> Task details
The reply should be a single number: the count of lines below that contain the word "carton".

> Records for this exercise
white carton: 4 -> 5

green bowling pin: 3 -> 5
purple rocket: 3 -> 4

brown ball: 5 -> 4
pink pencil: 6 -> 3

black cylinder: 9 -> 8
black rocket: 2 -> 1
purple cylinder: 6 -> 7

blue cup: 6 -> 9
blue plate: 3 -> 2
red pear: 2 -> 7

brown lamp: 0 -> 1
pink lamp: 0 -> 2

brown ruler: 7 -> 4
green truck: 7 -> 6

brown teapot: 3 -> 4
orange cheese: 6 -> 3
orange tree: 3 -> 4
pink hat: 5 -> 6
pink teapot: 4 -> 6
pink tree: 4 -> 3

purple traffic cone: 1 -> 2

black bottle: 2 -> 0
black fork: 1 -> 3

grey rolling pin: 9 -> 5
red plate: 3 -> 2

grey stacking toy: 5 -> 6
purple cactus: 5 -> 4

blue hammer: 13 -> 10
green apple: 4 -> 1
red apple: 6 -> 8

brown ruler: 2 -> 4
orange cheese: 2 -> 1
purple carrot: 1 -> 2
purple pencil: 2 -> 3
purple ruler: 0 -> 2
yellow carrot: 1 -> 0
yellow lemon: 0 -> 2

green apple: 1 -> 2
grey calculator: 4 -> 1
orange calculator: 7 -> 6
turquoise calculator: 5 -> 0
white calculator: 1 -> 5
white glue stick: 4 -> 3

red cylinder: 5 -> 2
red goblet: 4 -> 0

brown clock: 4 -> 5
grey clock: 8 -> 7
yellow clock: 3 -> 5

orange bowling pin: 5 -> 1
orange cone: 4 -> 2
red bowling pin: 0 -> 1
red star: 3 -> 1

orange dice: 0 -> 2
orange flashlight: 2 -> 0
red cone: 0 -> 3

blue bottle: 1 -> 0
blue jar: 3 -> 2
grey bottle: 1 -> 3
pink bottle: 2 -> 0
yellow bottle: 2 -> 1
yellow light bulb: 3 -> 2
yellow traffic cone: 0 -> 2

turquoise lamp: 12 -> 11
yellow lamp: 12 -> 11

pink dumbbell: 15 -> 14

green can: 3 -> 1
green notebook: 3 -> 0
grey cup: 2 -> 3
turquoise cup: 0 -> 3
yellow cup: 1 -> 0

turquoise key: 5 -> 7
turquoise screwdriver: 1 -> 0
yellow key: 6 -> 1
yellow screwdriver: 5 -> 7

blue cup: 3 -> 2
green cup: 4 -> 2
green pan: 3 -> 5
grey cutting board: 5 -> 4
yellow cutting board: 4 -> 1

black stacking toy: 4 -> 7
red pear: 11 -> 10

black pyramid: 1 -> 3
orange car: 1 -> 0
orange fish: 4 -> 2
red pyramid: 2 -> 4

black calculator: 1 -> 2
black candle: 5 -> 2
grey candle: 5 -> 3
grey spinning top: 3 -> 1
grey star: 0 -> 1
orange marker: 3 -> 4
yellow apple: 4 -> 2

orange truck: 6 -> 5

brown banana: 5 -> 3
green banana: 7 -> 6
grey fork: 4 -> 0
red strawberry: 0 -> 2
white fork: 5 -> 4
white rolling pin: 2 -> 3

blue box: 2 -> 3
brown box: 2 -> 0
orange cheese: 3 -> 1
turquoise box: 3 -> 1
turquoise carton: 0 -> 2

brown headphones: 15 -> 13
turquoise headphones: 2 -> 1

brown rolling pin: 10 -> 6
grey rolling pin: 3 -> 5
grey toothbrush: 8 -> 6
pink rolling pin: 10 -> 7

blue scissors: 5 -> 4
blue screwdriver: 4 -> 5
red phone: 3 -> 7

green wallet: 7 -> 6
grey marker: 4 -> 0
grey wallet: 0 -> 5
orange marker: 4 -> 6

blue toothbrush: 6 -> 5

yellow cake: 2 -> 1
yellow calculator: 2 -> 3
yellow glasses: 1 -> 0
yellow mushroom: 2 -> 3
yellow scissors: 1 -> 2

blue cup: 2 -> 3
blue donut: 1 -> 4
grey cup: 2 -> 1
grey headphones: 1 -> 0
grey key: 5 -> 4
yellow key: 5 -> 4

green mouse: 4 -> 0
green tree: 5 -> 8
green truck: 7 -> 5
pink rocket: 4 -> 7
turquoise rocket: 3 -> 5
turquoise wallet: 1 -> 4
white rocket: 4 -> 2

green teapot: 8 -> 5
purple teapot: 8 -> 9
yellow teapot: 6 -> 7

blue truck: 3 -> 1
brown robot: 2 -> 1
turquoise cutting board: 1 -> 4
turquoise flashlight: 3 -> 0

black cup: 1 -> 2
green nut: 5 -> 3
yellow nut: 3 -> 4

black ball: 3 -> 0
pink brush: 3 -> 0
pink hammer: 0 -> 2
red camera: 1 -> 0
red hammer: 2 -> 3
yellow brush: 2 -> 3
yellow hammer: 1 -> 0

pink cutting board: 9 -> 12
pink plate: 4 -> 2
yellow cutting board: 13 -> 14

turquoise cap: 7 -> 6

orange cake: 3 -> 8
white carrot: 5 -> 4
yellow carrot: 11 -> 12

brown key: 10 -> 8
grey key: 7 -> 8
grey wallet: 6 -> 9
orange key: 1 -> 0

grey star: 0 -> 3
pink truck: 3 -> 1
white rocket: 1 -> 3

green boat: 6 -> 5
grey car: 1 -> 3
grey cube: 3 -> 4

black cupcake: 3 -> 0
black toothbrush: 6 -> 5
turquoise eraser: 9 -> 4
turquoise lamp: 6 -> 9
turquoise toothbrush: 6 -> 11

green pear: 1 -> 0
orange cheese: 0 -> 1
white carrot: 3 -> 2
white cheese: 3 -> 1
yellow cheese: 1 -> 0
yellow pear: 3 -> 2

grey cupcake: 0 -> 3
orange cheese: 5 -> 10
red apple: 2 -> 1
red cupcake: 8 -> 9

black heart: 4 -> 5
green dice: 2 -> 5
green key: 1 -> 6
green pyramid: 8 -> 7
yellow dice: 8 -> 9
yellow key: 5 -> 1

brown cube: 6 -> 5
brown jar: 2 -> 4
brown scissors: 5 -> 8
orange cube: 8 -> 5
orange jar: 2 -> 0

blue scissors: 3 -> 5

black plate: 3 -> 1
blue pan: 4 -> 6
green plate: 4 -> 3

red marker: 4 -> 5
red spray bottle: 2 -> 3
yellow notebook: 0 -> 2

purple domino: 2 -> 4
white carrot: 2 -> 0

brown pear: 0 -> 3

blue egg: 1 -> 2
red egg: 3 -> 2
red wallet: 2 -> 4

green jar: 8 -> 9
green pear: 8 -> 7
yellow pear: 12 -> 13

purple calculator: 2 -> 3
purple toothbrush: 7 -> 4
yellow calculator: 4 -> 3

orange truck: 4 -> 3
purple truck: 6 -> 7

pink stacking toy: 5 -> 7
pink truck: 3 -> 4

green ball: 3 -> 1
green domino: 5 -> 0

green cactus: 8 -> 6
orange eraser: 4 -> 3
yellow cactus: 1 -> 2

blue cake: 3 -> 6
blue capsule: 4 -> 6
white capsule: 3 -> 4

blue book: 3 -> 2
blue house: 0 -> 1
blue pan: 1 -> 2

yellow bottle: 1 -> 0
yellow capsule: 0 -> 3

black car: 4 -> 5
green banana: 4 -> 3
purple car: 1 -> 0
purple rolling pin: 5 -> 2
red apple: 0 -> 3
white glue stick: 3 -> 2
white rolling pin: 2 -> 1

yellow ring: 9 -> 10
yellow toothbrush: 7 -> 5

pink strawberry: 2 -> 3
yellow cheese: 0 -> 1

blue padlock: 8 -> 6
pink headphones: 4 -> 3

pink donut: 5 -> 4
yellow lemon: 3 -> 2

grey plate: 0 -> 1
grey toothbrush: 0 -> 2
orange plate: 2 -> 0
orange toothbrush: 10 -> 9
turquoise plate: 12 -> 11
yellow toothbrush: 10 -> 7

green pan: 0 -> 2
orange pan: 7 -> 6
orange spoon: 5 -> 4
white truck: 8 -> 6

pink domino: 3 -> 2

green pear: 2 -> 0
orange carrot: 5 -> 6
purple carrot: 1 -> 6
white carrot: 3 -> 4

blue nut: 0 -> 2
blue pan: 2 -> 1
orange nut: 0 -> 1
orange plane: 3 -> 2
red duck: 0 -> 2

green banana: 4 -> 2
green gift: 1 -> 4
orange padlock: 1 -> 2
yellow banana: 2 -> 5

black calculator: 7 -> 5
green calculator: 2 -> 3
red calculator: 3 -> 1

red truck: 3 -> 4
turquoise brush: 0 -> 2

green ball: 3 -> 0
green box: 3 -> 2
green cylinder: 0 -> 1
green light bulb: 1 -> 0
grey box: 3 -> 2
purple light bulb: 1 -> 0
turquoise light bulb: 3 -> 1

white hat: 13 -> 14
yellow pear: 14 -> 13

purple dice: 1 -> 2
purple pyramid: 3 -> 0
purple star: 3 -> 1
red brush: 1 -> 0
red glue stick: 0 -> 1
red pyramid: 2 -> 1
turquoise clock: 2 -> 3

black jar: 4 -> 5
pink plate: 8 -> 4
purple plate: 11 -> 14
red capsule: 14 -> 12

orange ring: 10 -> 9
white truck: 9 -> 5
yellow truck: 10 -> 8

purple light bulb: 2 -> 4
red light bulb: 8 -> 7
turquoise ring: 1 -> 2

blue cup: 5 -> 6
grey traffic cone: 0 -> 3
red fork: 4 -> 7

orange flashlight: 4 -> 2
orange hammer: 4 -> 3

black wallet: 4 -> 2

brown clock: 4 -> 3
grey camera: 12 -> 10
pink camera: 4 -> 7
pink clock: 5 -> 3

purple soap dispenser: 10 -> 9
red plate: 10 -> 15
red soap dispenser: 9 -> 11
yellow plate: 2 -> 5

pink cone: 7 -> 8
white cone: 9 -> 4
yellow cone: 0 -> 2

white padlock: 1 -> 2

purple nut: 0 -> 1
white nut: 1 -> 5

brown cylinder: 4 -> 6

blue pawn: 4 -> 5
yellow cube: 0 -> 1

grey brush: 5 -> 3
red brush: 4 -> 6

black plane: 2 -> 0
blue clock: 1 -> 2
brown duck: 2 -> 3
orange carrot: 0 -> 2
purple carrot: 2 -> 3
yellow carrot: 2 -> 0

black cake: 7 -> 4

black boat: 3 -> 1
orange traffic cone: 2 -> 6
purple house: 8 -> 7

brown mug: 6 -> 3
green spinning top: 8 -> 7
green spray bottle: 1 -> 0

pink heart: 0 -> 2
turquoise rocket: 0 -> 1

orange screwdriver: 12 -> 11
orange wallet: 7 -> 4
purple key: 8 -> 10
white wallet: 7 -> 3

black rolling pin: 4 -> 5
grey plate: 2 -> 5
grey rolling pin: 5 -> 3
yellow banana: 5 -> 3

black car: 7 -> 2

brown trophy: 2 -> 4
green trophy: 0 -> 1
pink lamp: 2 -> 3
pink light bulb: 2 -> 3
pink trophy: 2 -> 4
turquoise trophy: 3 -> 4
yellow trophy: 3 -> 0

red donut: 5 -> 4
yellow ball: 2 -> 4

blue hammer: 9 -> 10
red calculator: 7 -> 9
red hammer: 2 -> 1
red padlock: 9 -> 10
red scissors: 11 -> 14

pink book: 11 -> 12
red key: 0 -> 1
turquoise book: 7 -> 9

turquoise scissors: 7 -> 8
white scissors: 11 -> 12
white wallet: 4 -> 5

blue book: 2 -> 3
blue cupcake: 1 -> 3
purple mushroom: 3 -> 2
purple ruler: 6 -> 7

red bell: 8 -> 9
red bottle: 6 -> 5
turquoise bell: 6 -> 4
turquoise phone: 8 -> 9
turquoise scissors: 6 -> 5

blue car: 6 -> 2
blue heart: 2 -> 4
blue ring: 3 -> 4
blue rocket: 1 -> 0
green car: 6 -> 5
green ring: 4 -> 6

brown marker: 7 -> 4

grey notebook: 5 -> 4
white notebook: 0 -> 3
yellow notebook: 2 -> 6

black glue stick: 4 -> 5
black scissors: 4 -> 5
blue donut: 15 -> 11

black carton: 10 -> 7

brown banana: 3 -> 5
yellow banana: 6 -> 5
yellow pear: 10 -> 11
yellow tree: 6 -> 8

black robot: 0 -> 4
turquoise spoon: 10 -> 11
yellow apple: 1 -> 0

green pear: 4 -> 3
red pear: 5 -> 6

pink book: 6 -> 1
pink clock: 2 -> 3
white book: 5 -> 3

> Exercise result
3